Source material: Begin
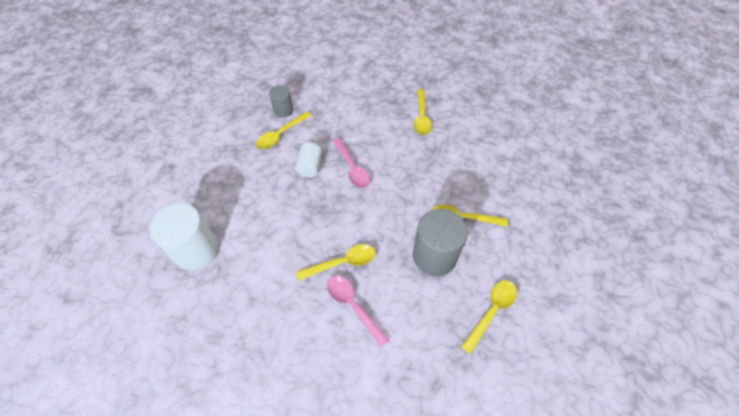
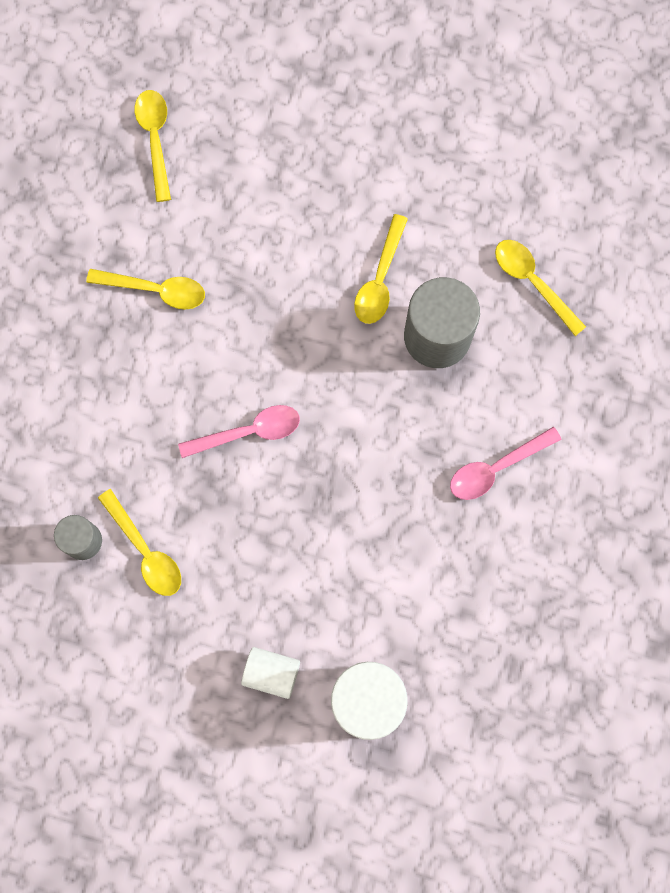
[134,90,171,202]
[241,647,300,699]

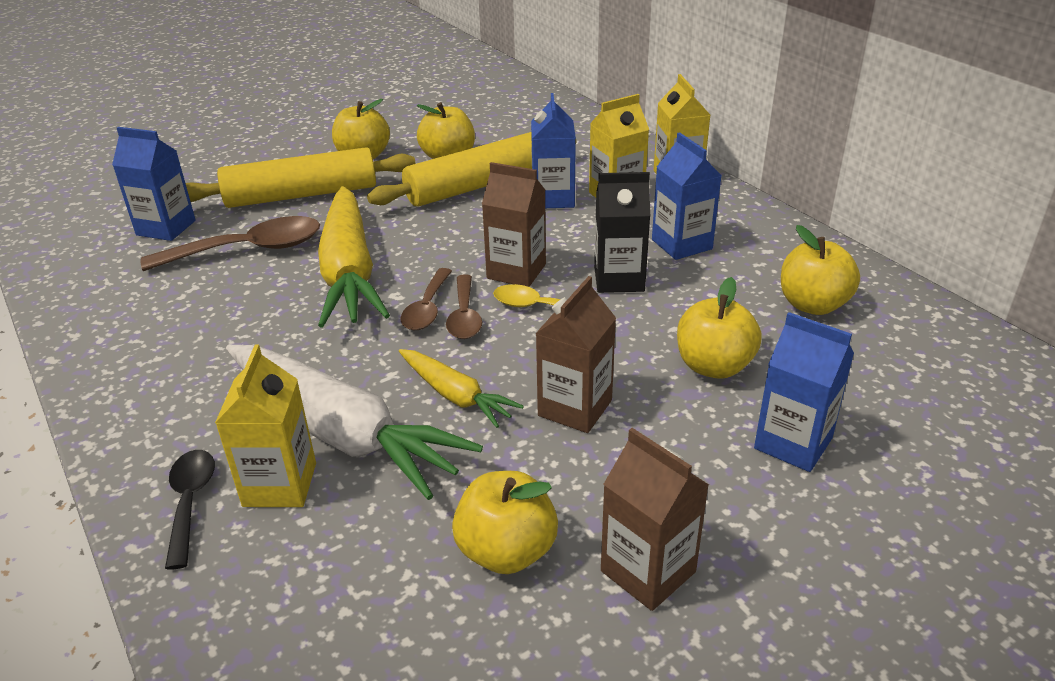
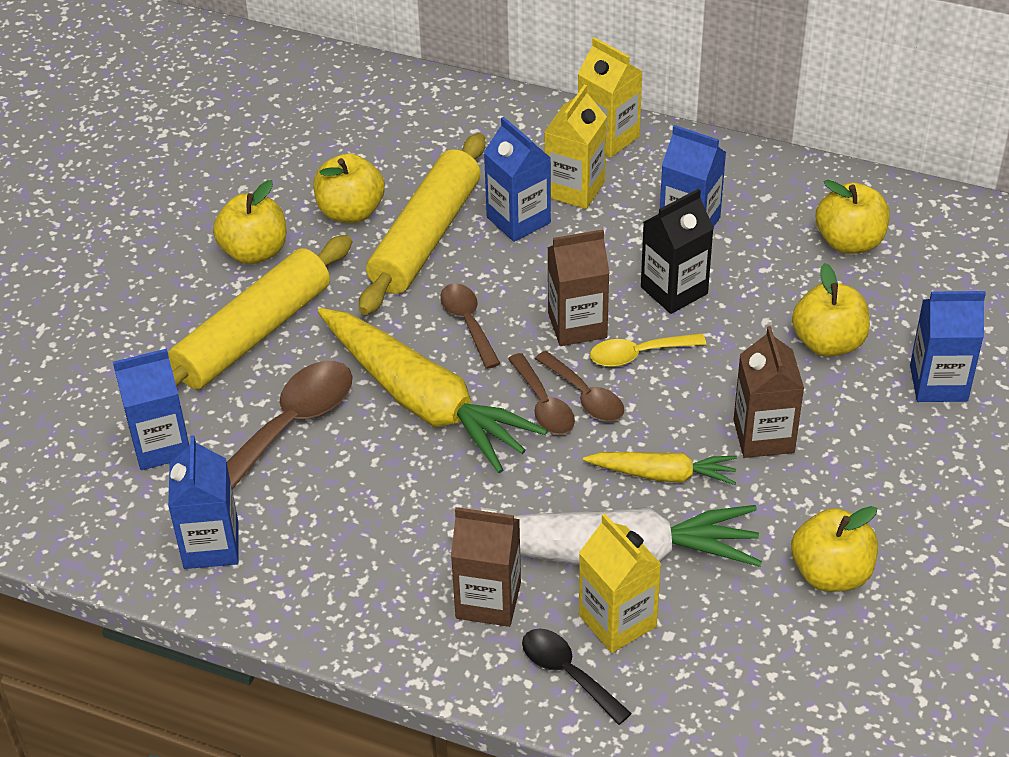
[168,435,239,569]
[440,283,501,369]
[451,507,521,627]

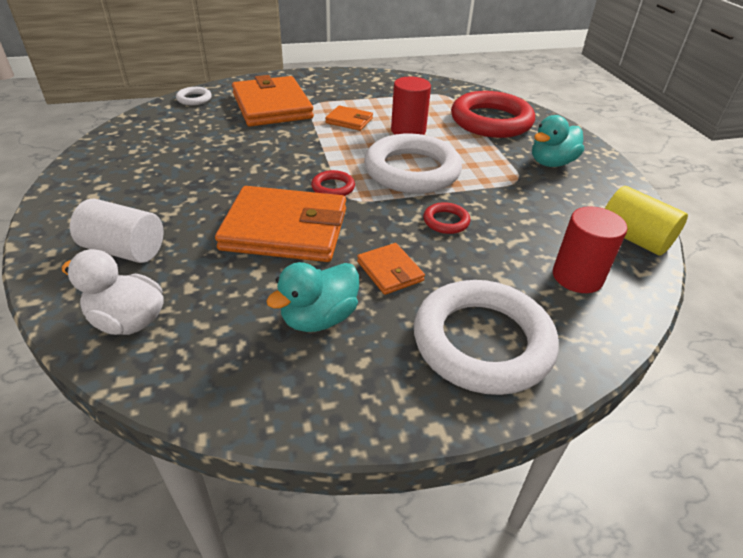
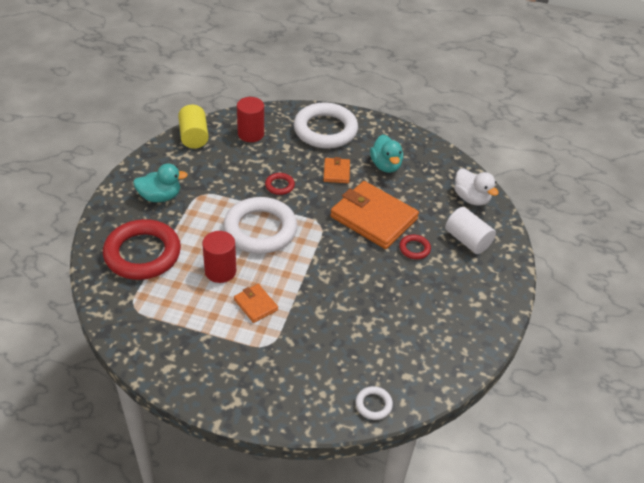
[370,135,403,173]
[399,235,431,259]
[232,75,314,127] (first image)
Source material: End
Source material: Begin
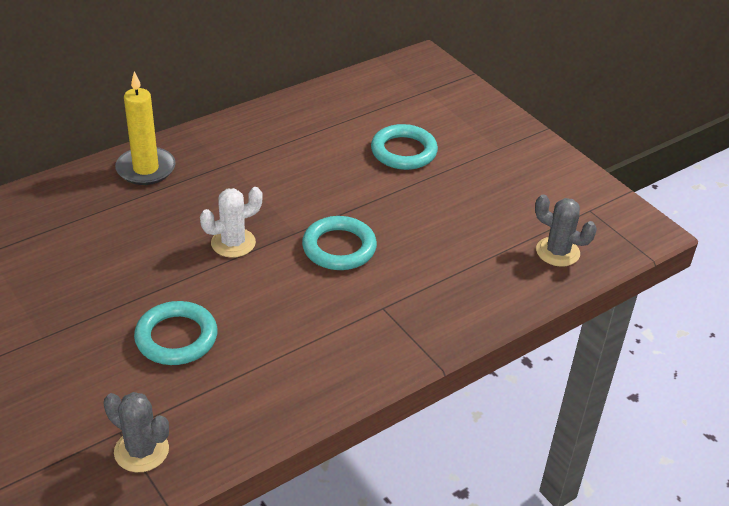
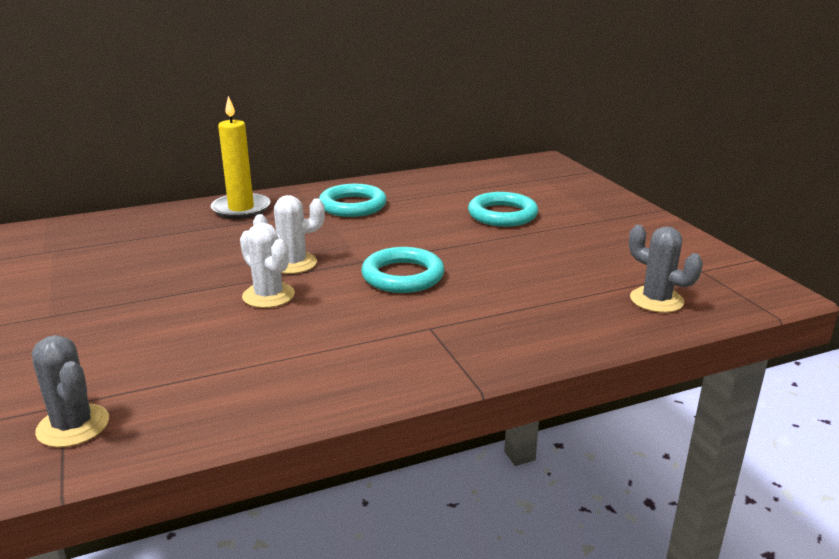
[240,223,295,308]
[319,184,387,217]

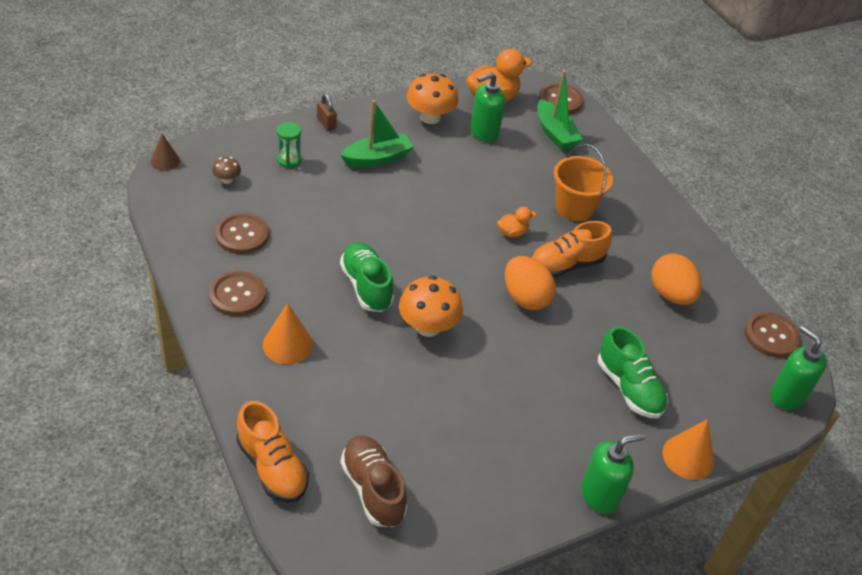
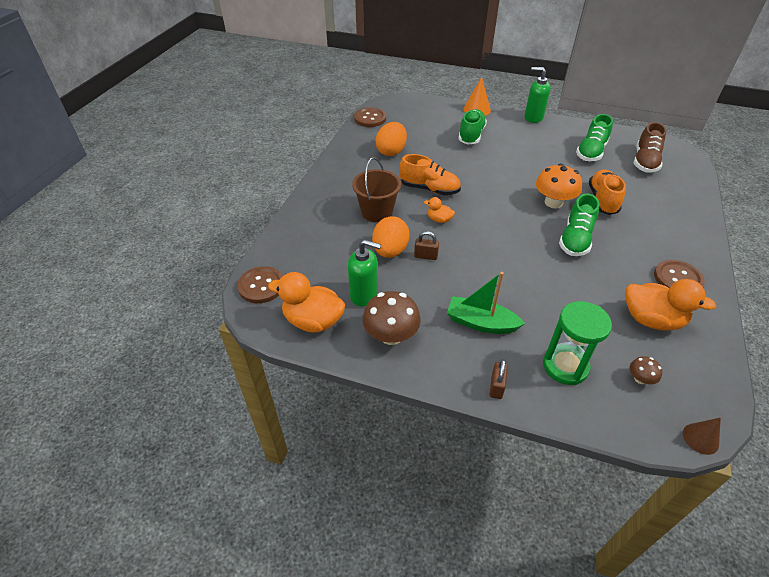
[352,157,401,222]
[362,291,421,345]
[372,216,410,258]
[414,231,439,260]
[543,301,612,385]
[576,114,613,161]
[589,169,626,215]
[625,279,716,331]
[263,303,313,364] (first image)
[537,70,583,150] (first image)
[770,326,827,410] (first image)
Source material: End
▶ **Description of the task**
Looking at the data above, return every line from the one with "[414,231,439,260]" down to the one with "[770,326,827,410] (first image)", exactly and inclusively.

▶ **Task answer**
[414,231,439,260]
[543,301,612,385]
[576,114,613,161]
[589,169,626,215]
[625,279,716,331]
[263,303,313,364] (first image)
[537,70,583,150] (first image)
[770,326,827,410] (first image)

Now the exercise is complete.